Work to complete
Word for word, write out all the entries below, omitting every picture.

Exercise materials
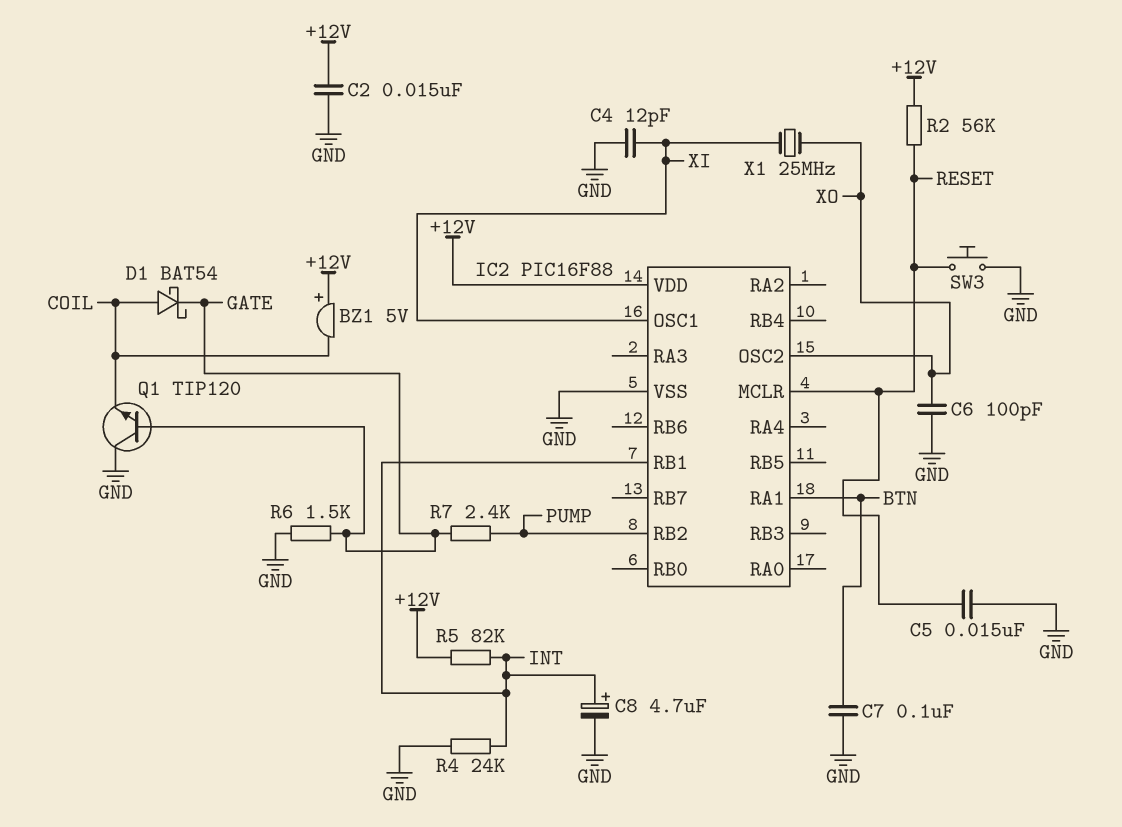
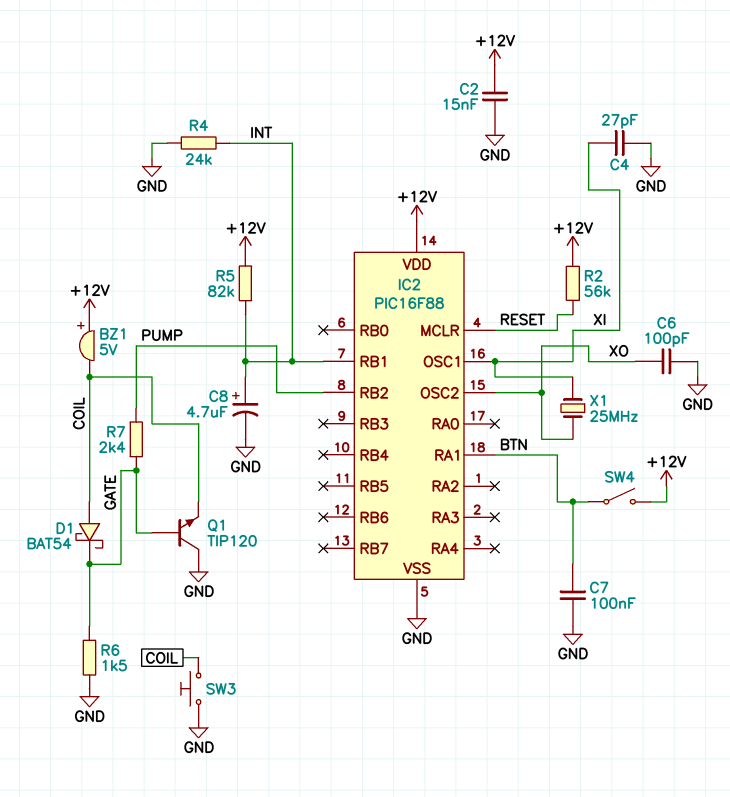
C4: 12pF (GND, XI) -> 27pF (GND, XI)
C5: 15nF (GND, RESET) -> none
SW3: button (GND, RESET) -> button (COIL, GND)
SW4: none -> switch (+12V, BTN)

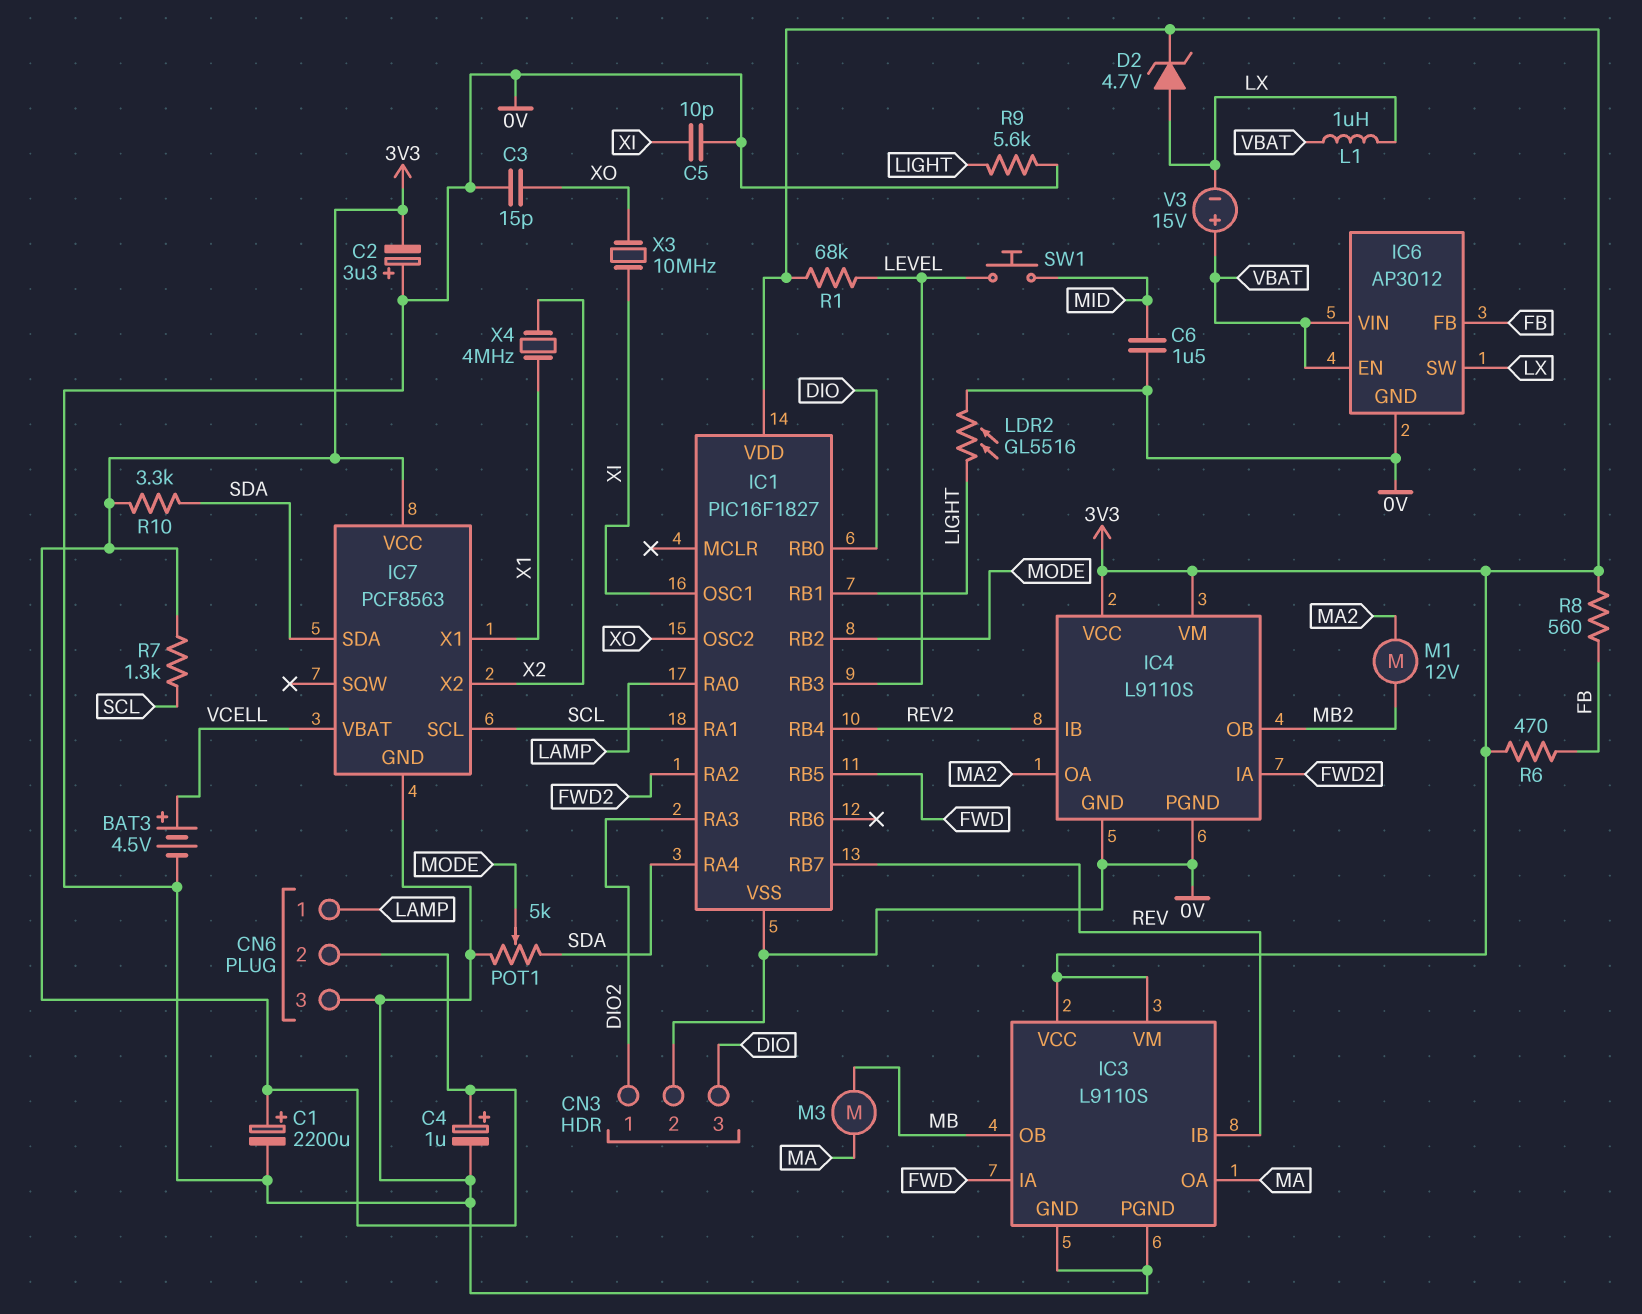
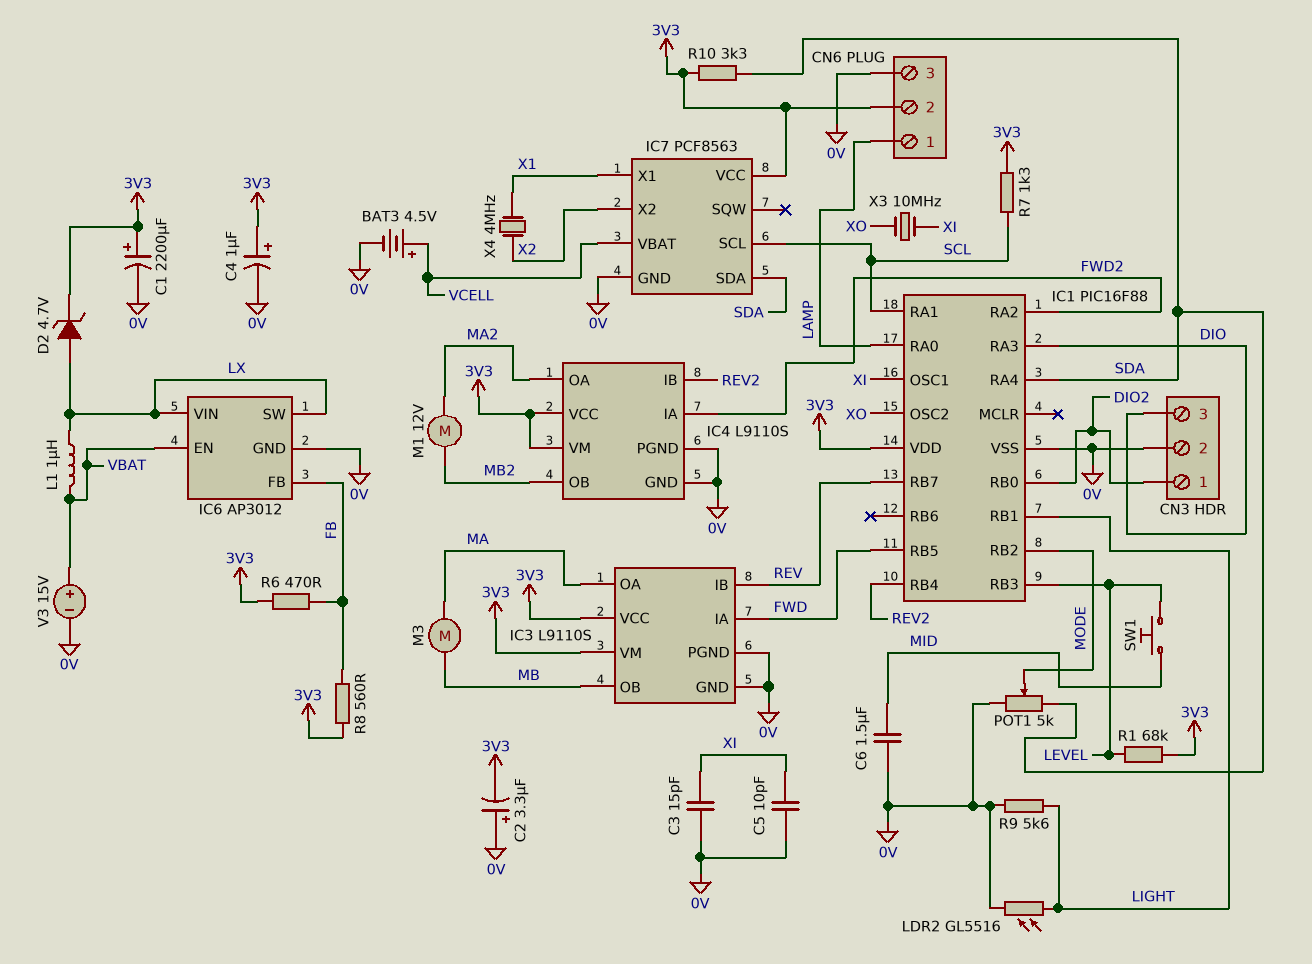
C3: 15pF (0V, XO) -> 15pF (0V, XI)
IC1: PIC16F1827 -> PIC16F88
IC1 pin RA3: DIO2 -> DIO
IC1 pin RB0: DIO -> DIO2
IC6 pin VIN: VBAT -> LX
V3: 15V (plus VBAT, minus LX) -> 15V (plus VBAT, minus 0V)

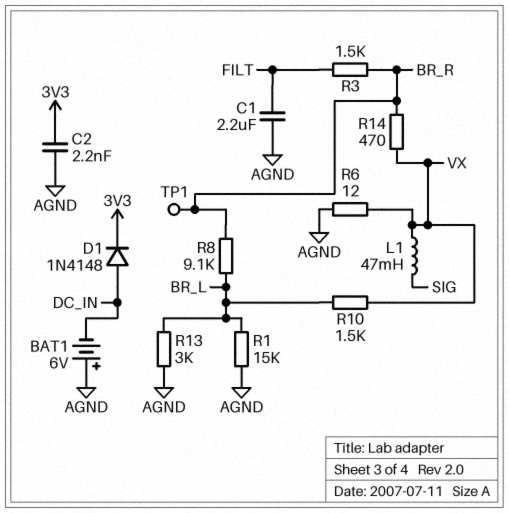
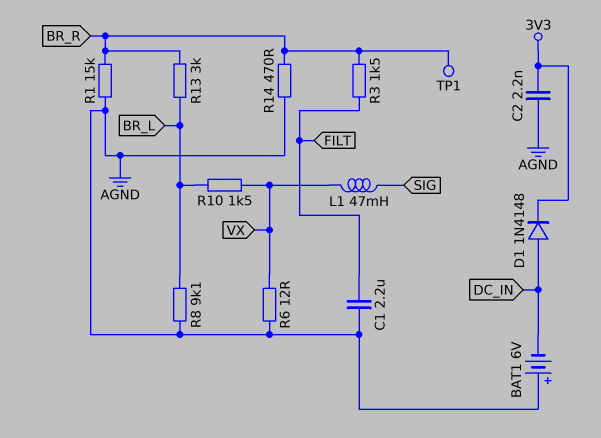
R1: 15k (AGND, BR_L) -> 15k (AGND, BR_R)
R8: 9.1k (BR_L, BR_R) -> 9.1k (AGND, BR_L)
R13: 3k (AGND, BR_L) -> 3k (BR_L, BR_R)
R14: 470 (BR_R, VX) -> 470 (AGND, BR_R)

Reply to the task
C4: 12pF (GND, XI) -> 27pF (GND, XI)
C5: 15nF (GND, RESET) -> none
SW3: button (GND, RESET) -> button (COIL, GND)
SW4: none -> switch (+12V, BTN)

C3: 15pF (0V, XO) -> 15pF (0V, XI)
IC1: PIC16F1827 -> PIC16F88
IC1 pin RA3: DIO2 -> DIO
IC1 pin RB0: DIO -> DIO2
IC6 pin VIN: VBAT -> LX
V3: 15V (plus VBAT, minus LX) -> 15V (plus VBAT, minus 0V)

R1: 15k (AGND, BR_L) -> 15k (AGND, BR_R)
R8: 9.1k (BR_L, BR_R) -> 9.1k (AGND, BR_L)
R13: 3k (AGND, BR_L) -> 3k (BR_L, BR_R)
R14: 470 (BR_R, VX) -> 470 (AGND, BR_R)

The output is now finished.